*** Opening of Provided material ***

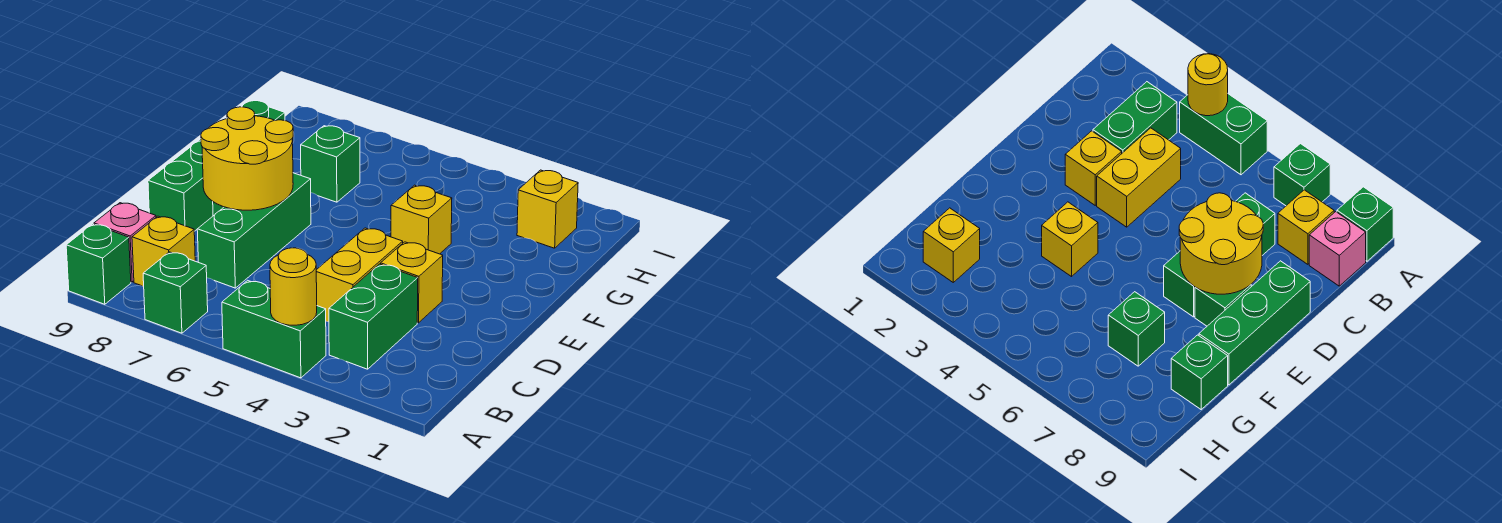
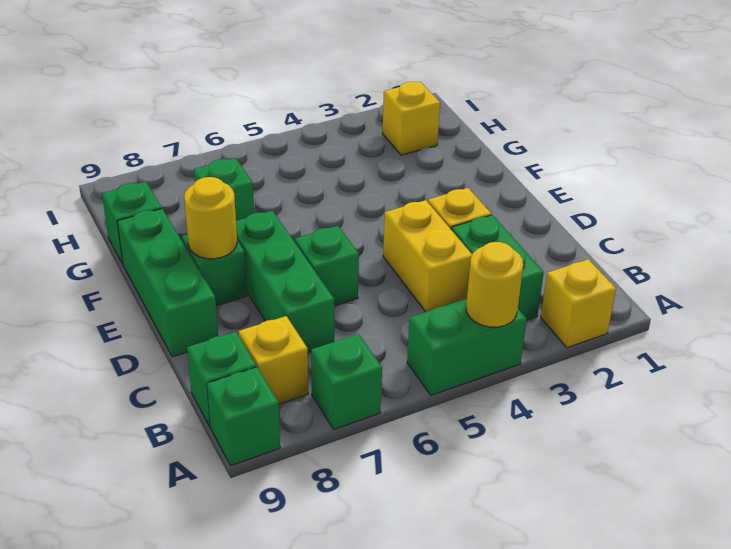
pink brick B9 level 1 -> green brick B9 level 1
none -> green brick D6 level 1
yellow round brick D7:E8 level 2 -> yellow round brick E8 level 2
yellow brick F4 level 1 -> yellow brick A2 level 1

*** Close of Provided material ***

● **Your task**
Everything from the line that has "none -> green brick D6 level 1" to the final line above should be retyped exactly, and nothing else.

● **Final answer**
none -> green brick D6 level 1
yellow round brick D7:E8 level 2 -> yellow round brick E8 level 2
yellow brick F4 level 1 -> yellow brick A2 level 1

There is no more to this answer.